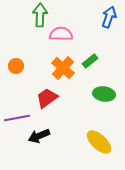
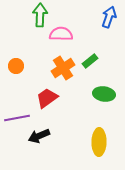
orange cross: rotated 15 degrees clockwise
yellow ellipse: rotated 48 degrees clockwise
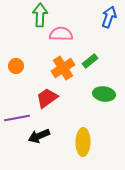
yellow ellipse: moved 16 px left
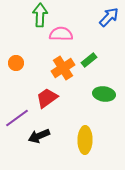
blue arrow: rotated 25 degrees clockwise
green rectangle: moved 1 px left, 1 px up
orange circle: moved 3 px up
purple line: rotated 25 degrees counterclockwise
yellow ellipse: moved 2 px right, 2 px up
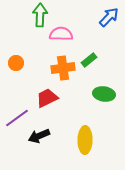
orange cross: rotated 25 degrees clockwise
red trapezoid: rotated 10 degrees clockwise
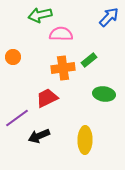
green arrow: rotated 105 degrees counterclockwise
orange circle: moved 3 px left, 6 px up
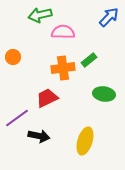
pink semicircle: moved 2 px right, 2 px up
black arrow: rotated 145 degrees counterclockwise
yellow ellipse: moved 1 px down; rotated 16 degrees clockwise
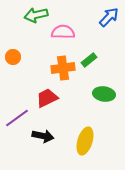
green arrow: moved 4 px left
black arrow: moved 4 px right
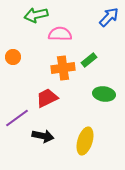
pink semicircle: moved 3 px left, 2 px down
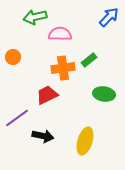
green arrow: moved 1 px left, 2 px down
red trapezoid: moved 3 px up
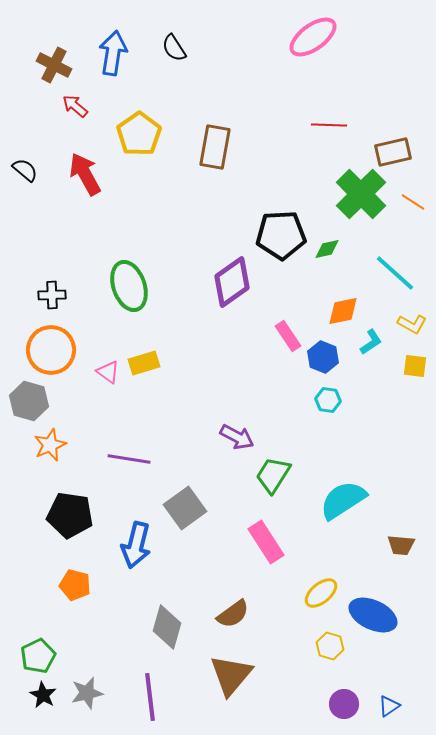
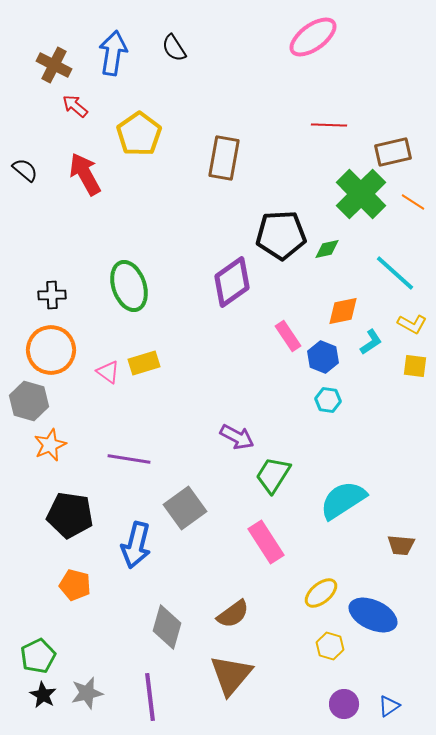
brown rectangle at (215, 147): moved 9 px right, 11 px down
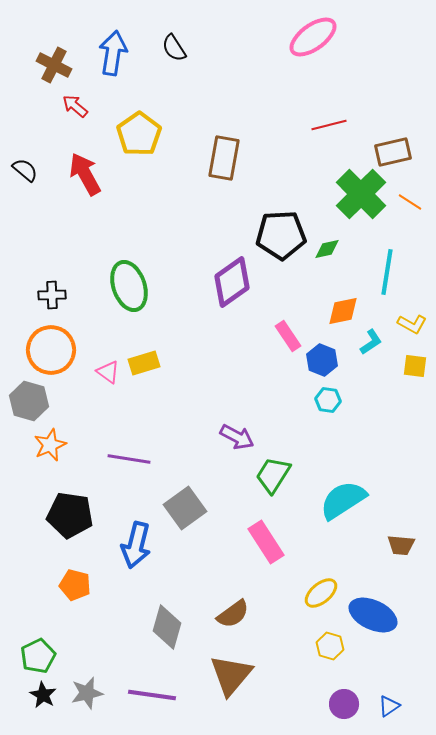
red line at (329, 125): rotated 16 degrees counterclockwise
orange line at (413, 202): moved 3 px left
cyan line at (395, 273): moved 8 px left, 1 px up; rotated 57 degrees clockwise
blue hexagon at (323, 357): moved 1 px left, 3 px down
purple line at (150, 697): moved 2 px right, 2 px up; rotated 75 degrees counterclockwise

——————

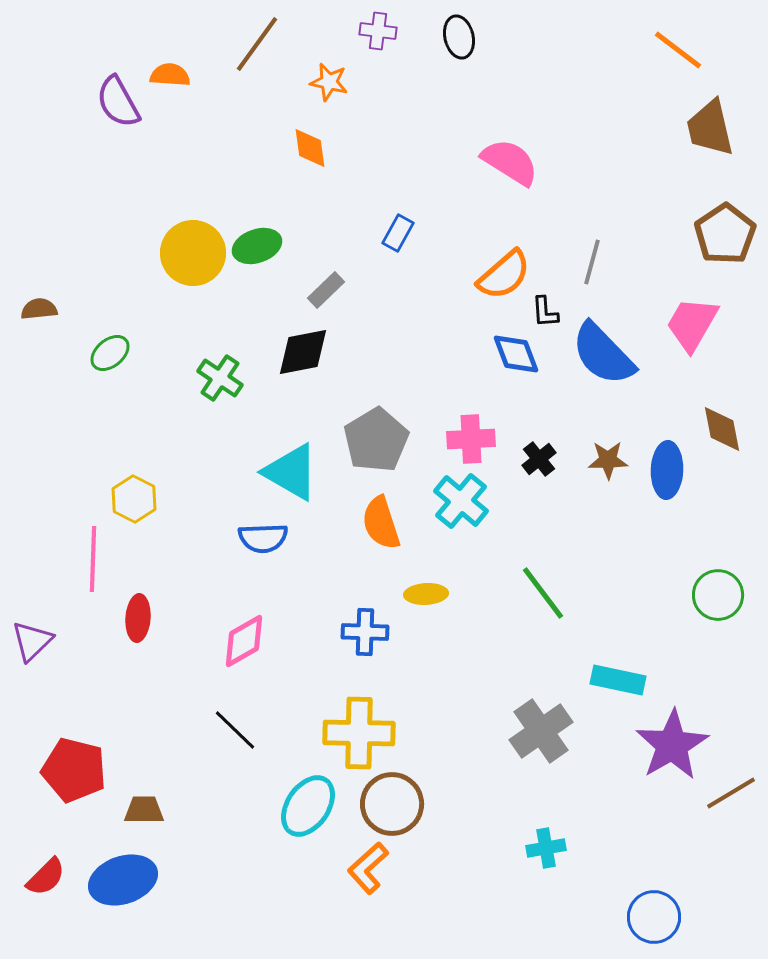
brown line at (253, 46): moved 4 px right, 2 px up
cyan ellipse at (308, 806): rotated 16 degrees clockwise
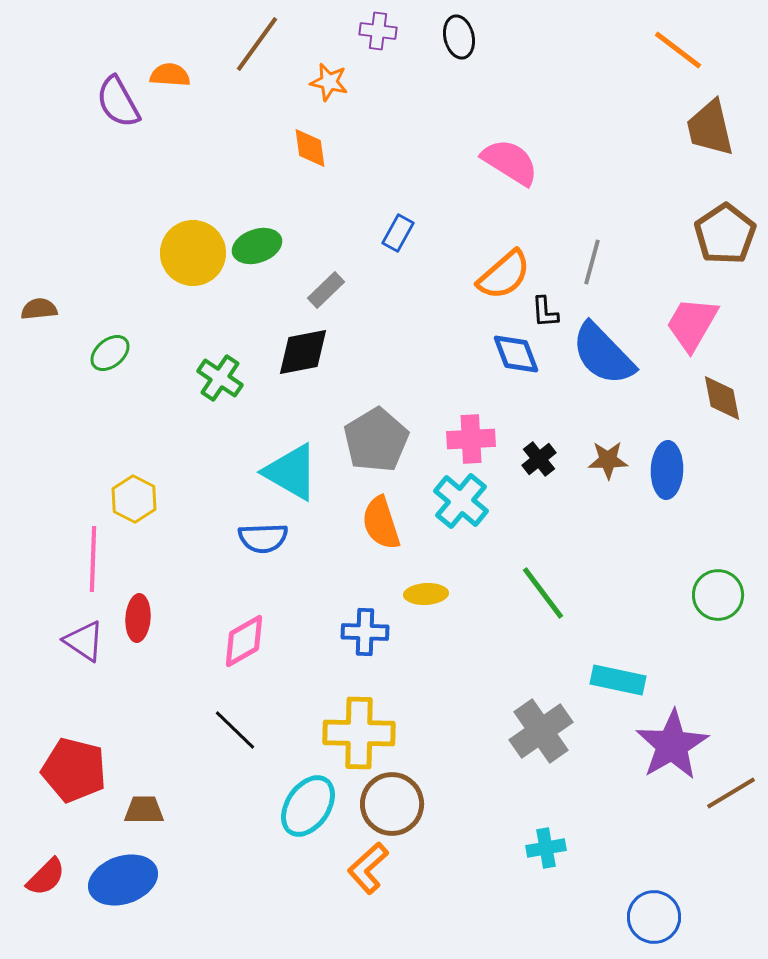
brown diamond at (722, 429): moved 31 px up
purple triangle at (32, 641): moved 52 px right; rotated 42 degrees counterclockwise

——————

Directive | Rewrite the items from the line with "green arrow: moved 4 px left" to the line with "brown rectangle at", putting "red pentagon" in place of "red trapezoid" and keeping everything else the same. Leave the pictures out of your answer.

Solution below |
green arrow: moved 4 px left
black arrow: moved 4 px right
pink semicircle: moved 3 px left, 2 px down
green arrow: moved 1 px left, 2 px down
red pentagon: moved 3 px up
brown rectangle at (215, 147): moved 9 px right, 11 px down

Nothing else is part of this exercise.